## WHAT TO DO
Copy every entry below verbatim, except for images.

## GIVEN INFORMATION
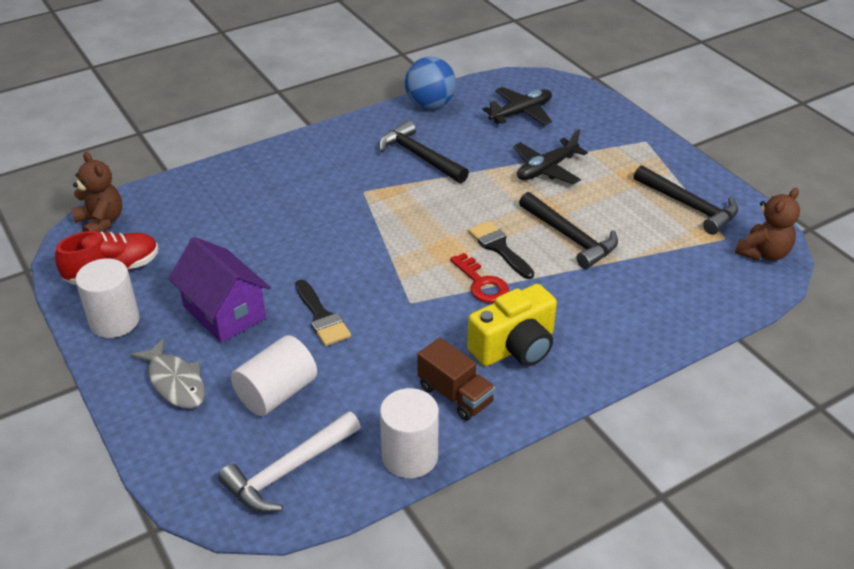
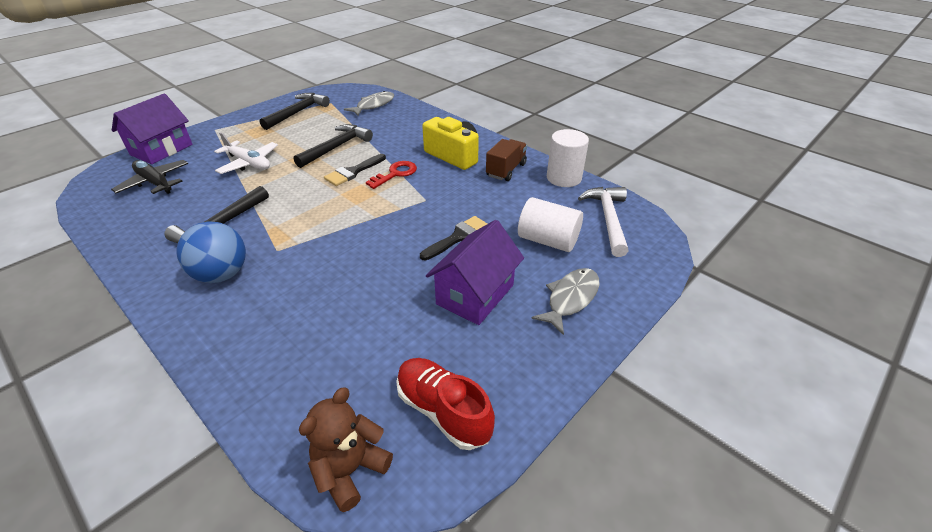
camera: 105 degrees left, 0 degrees up
(114, 321) = (521, 373): white cylinder -> none
(288, 470) = (608, 219): white hammer -> white hammer turned 120 degrees counterclockwise
(430, 105) = (119, 235): blue ball -> blue ball (222, 274)
(546, 169) = (249, 163): black plane -> white plane
(597, 110) = (161, 150): none -> purple house
(709, 282) = (373, 105): none -> grey fish
(763, 253) = (343, 93): brown teddy bear -> none

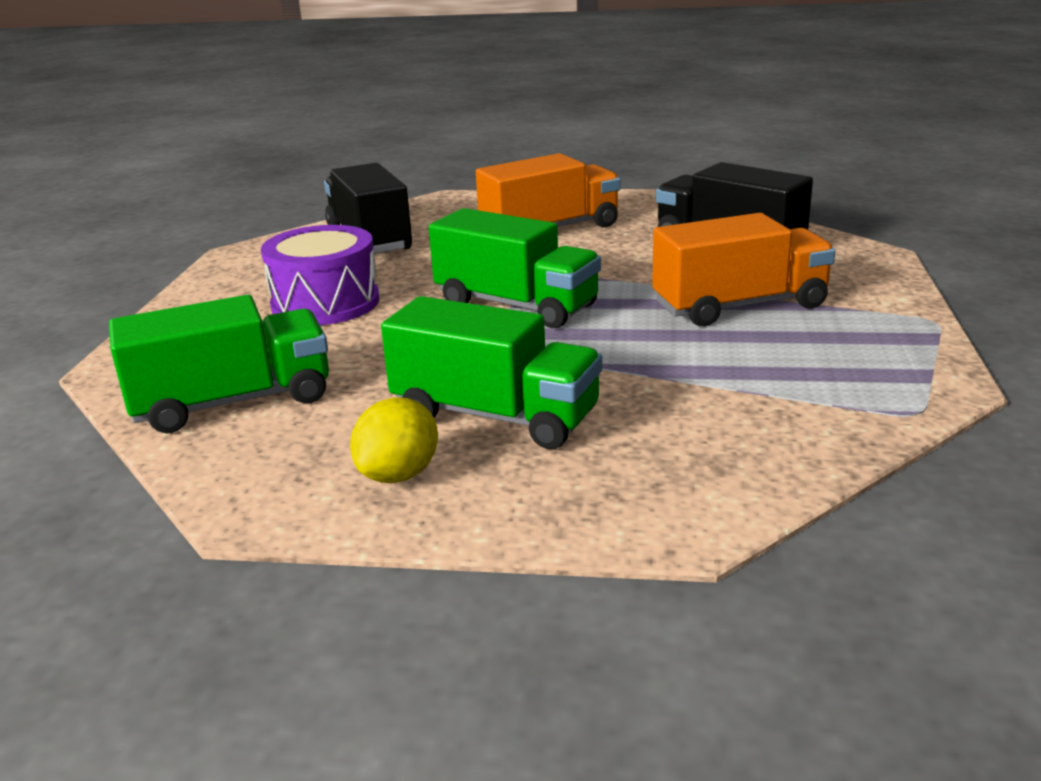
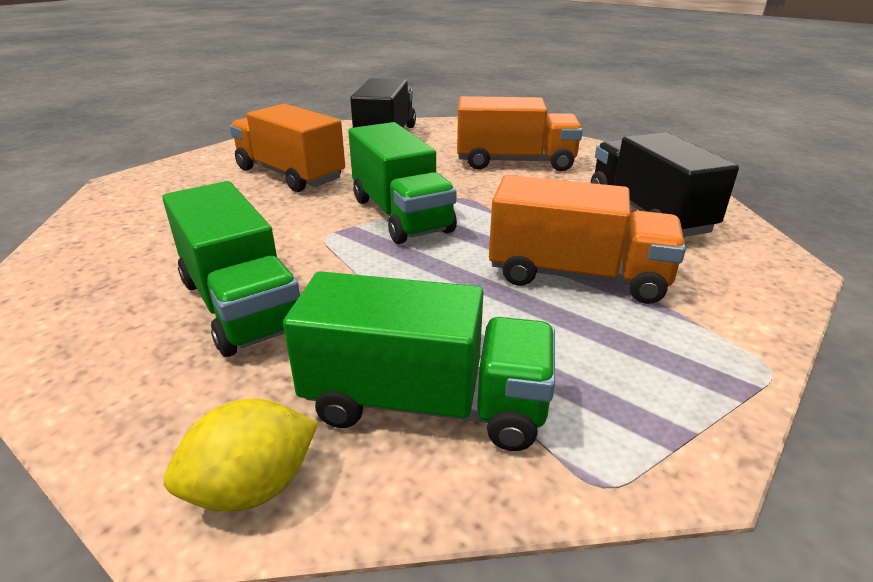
camera: 30 degrees right, 5 degrees up
(233, 402) = (127, 227): green truck -> green truck (426, 403)
(325, 303) = (290, 174): purple drum -> orange truck
(399, 474) = (105, 328): yellow lemon -> yellow lemon (252, 487)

## ANSWER TO THIS EXERCISE
camera: 105 degrees left, 0 degrees up
(114, 321) = (521, 373): white cylinder -> none
(288, 470) = (608, 219): white hammer -> white hammer turned 120 degrees counterclockwise
(430, 105) = (119, 235): blue ball -> blue ball (222, 274)
(546, 169) = (249, 163): black plane -> white plane
(597, 110) = (161, 150): none -> purple house
(709, 282) = (373, 105): none -> grey fish
(763, 253) = (343, 93): brown teddy bear -> none

camera: 30 degrees right, 5 degrees up
(233, 402) = (127, 227): green truck -> green truck (426, 403)
(325, 303) = (290, 174): purple drum -> orange truck
(399, 474) = (105, 328): yellow lemon -> yellow lemon (252, 487)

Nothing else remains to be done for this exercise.